• [Description of the task]:
Extract every line of the material that holds the string "counterclockwise".
• • • • • • •
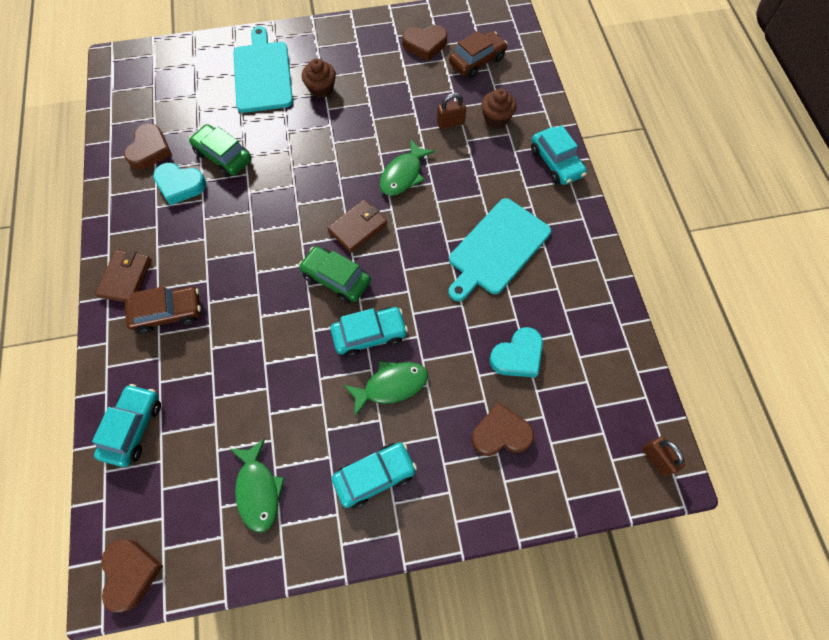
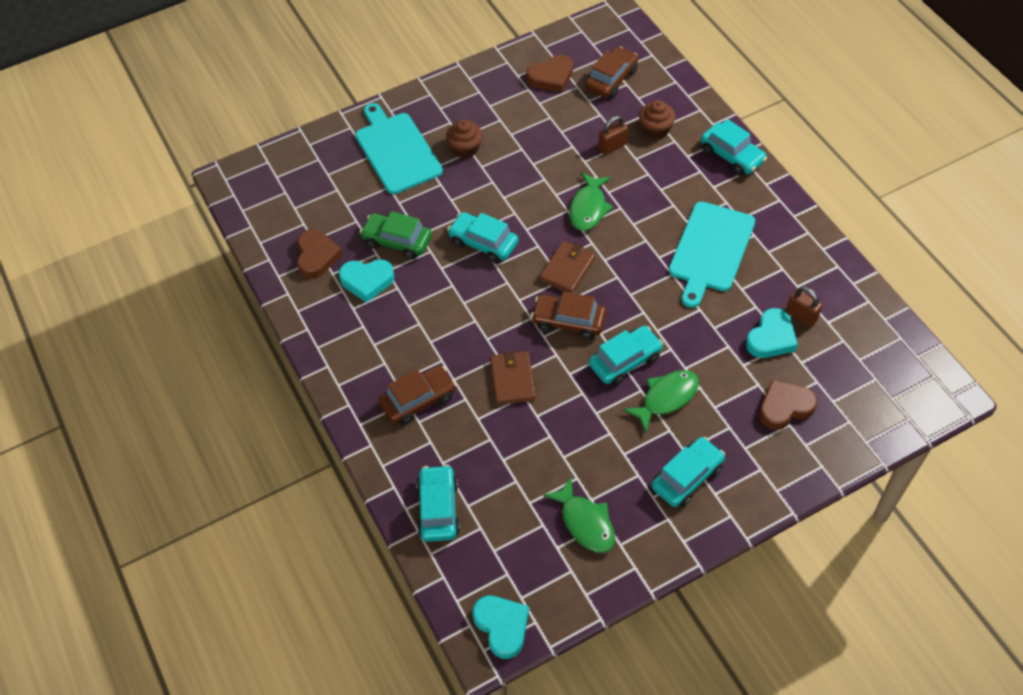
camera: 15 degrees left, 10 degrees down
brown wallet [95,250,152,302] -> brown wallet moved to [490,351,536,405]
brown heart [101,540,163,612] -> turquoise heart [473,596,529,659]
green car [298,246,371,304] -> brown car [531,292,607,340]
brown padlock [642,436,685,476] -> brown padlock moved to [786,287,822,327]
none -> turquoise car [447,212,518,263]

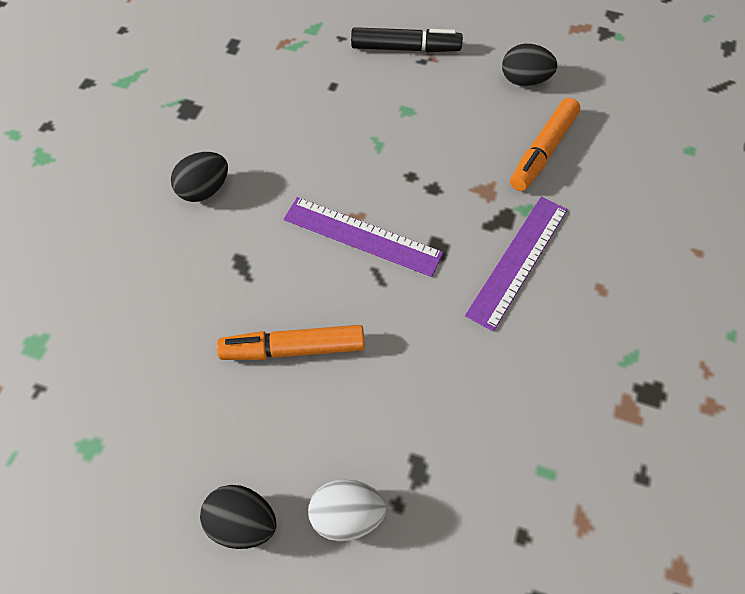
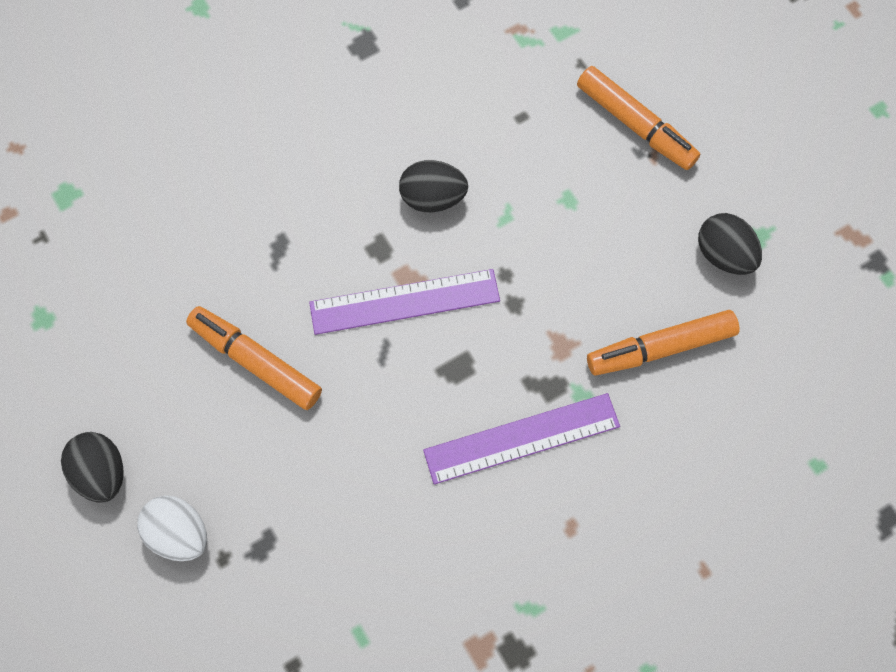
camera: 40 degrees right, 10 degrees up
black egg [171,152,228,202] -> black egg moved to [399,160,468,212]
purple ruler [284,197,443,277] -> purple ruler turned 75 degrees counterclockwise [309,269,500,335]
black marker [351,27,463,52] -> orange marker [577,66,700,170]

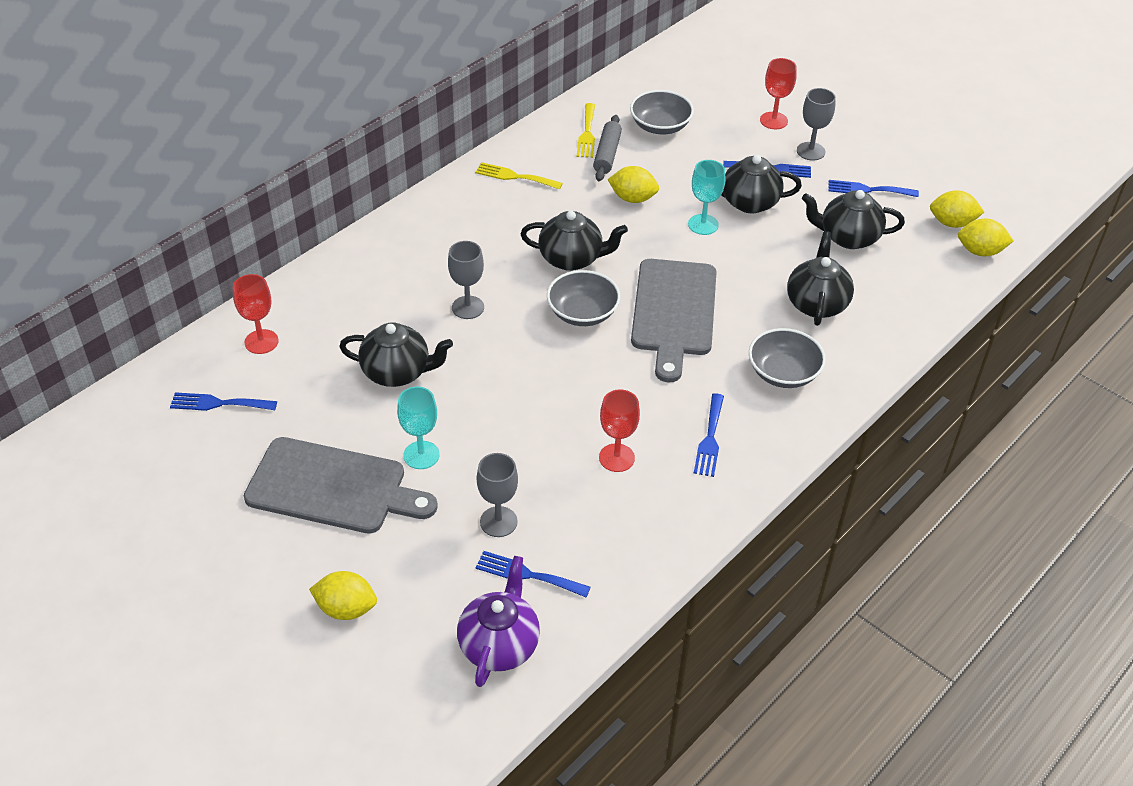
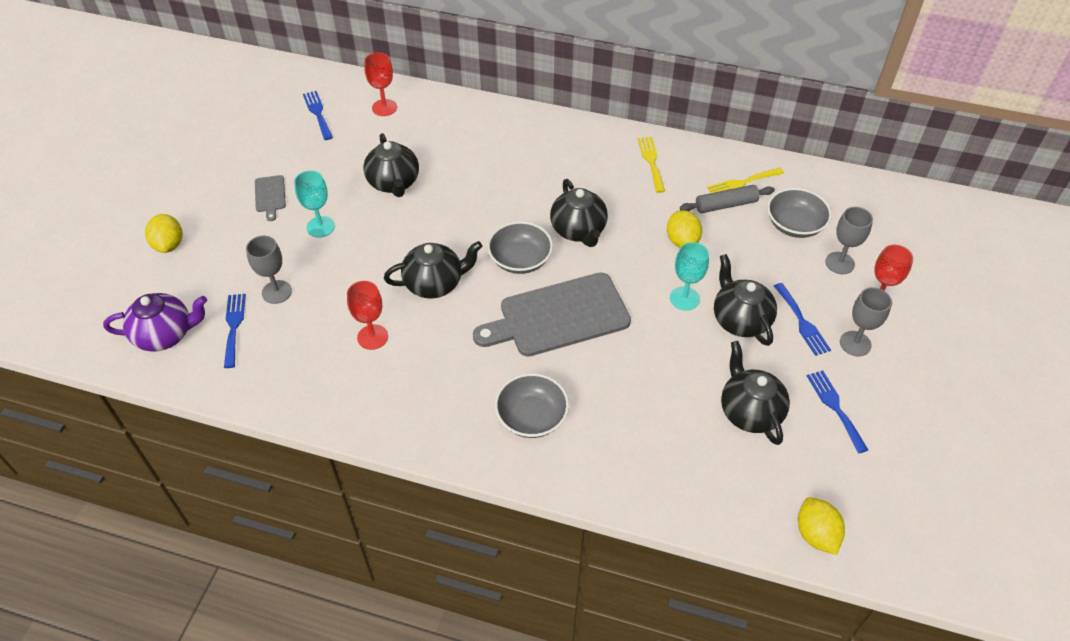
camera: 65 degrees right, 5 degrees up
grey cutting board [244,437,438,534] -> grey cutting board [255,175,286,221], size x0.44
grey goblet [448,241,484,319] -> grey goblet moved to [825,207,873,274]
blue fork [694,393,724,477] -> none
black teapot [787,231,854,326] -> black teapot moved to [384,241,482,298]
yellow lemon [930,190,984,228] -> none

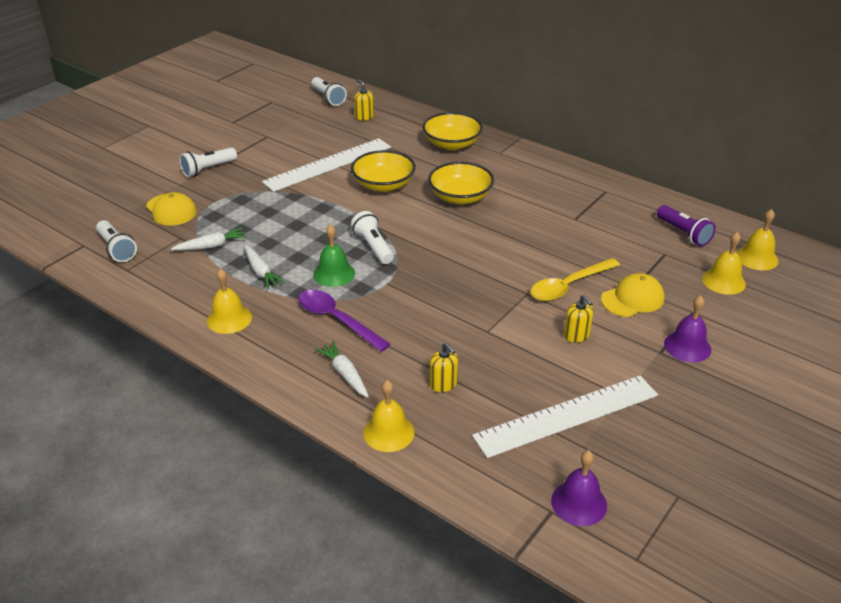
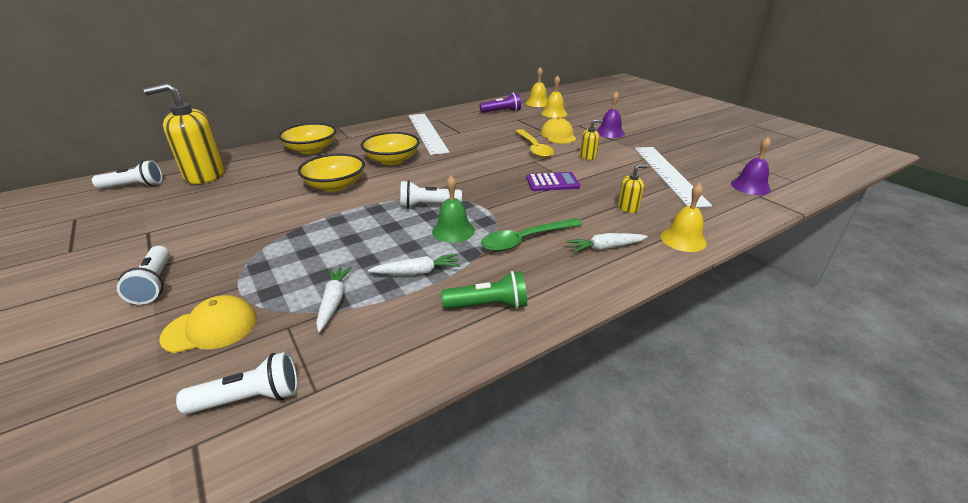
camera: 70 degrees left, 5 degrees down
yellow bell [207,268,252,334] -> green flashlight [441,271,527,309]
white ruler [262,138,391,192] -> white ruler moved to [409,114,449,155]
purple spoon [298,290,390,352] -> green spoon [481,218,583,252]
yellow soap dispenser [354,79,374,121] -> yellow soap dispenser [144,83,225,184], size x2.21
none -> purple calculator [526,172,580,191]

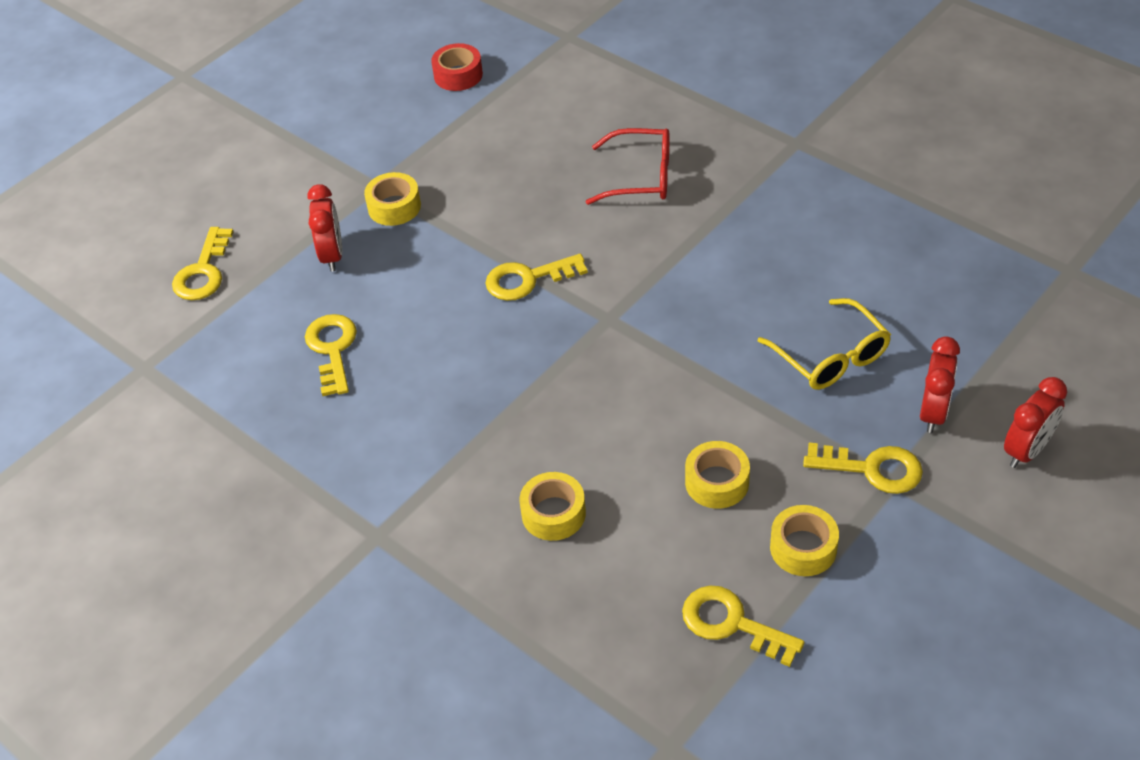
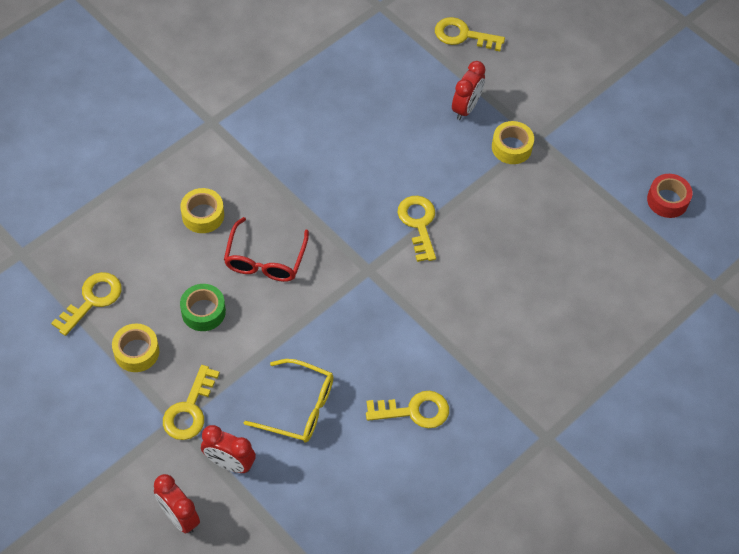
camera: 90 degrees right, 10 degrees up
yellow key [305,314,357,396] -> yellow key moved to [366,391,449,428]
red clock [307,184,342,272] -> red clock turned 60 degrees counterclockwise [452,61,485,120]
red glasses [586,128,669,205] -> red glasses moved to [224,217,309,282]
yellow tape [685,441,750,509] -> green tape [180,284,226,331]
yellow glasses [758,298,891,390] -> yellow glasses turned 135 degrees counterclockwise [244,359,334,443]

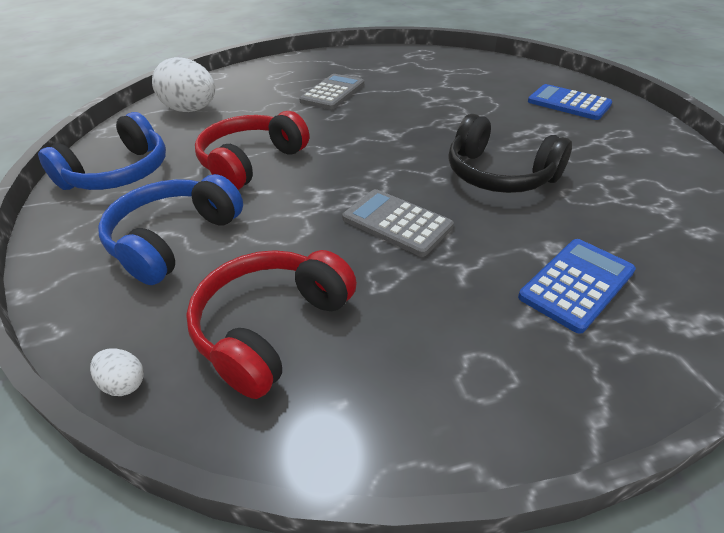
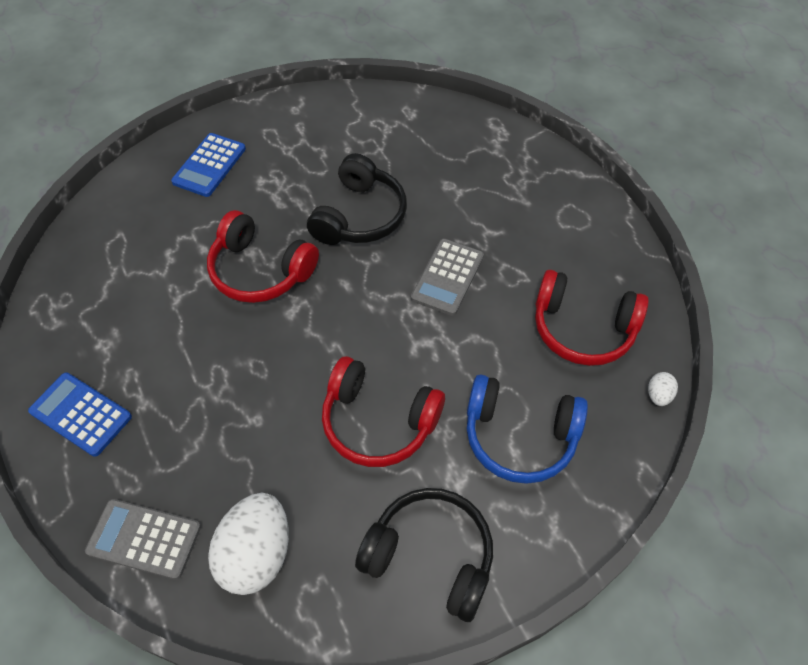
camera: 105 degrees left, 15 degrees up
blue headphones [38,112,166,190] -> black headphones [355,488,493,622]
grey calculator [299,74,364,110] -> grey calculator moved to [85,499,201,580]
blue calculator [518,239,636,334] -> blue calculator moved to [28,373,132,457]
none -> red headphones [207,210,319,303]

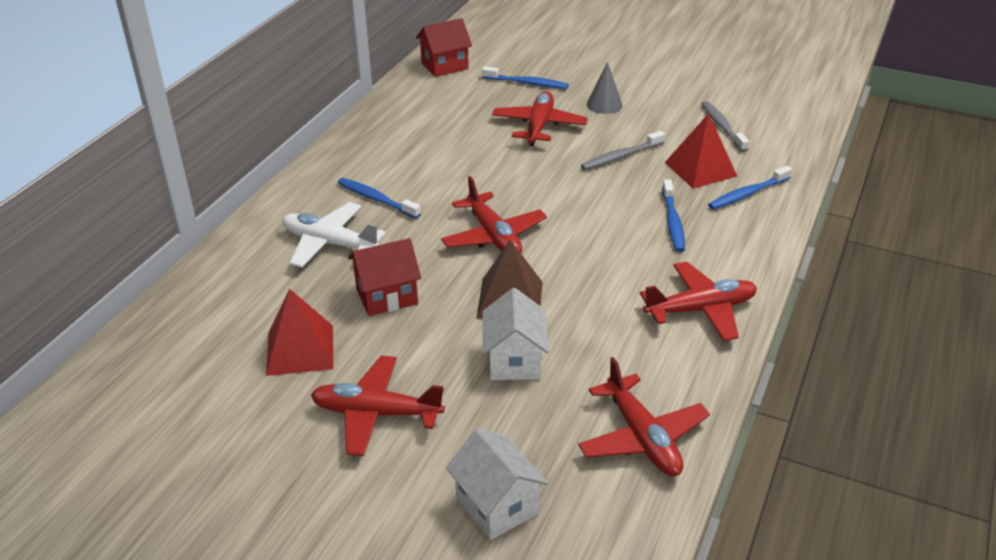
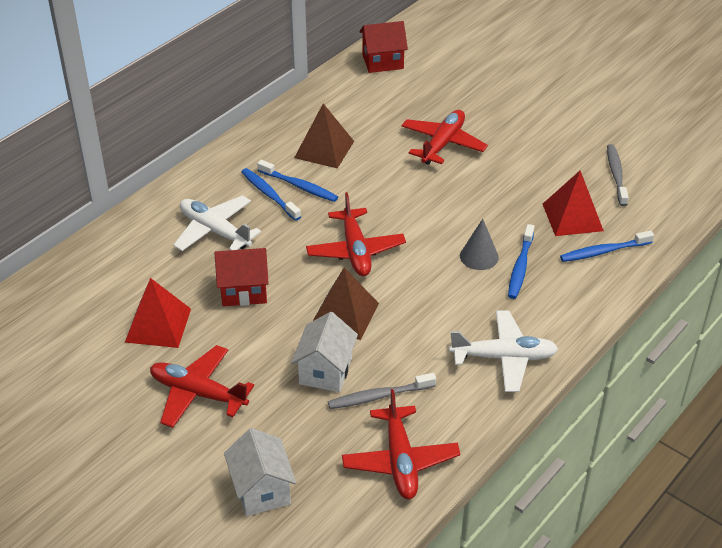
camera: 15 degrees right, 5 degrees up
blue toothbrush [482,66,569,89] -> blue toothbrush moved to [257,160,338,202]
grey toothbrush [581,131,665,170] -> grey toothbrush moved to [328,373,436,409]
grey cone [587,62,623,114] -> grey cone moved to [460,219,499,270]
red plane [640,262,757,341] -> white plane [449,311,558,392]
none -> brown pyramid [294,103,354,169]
• • • • • • •
• [Finished task]:
purple ruler [284,197,443,277] -> purple ruler turned 75 degrees counterclockwise [309,269,500,335]
red clock [307,184,342,272] -> red clock turned 60 degrees counterclockwise [452,61,485,120]
yellow glasses [758,298,891,390] -> yellow glasses turned 135 degrees counterclockwise [244,359,334,443]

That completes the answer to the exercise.